Records for this exercise:

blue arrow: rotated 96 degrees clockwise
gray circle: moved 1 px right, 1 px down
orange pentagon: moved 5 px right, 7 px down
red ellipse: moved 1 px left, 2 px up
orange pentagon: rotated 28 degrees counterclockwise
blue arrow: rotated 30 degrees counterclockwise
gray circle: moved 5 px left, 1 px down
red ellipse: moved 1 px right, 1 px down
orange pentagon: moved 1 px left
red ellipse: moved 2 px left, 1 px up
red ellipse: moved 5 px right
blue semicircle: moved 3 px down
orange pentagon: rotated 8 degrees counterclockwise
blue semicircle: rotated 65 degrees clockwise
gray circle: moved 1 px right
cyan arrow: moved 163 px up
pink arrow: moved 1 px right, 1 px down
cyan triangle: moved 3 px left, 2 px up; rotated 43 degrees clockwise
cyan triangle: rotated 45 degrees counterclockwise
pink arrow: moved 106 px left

* * *

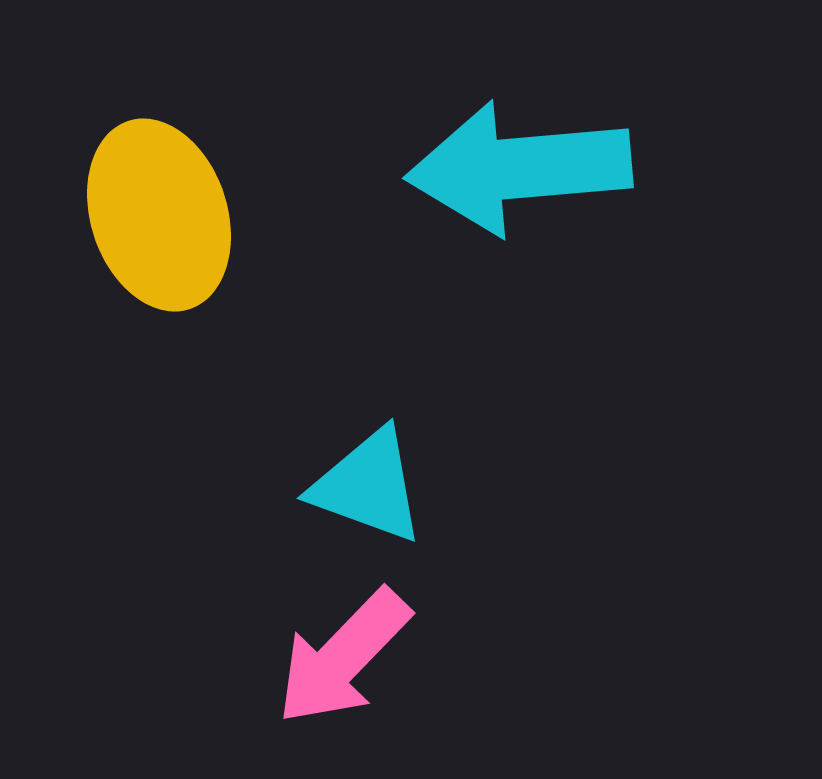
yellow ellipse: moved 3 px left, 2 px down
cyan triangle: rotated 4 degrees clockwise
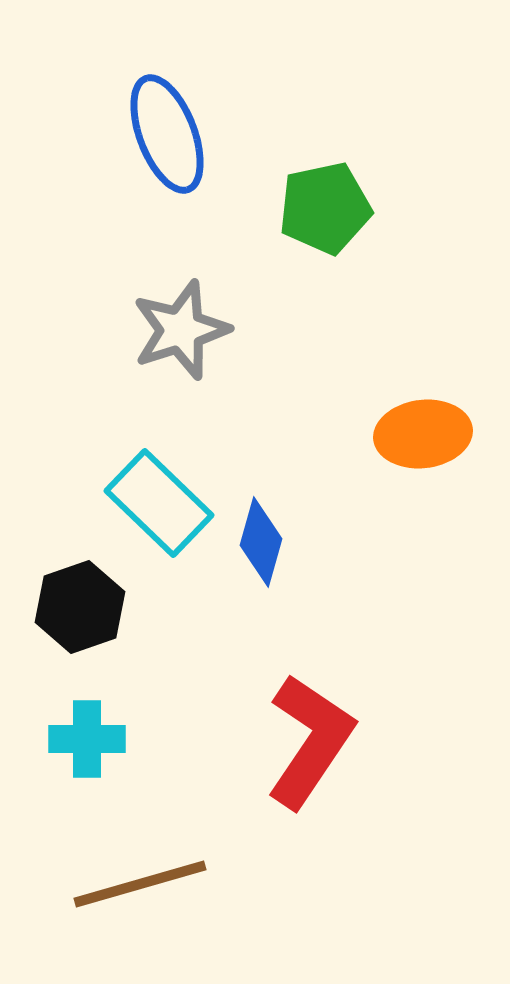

Aim of the exercise:
Write out as a numbered list the lines from the one containing "yellow ellipse: moved 3 px left, 2 px down" through the one containing "cyan triangle: rotated 4 degrees clockwise", skipping blank lines. Start at the line that has "yellow ellipse: moved 3 px left, 2 px down" and end after the line that has "cyan triangle: rotated 4 degrees clockwise".

Answer for this exercise:
1. yellow ellipse: moved 3 px left, 2 px down
2. cyan triangle: rotated 4 degrees clockwise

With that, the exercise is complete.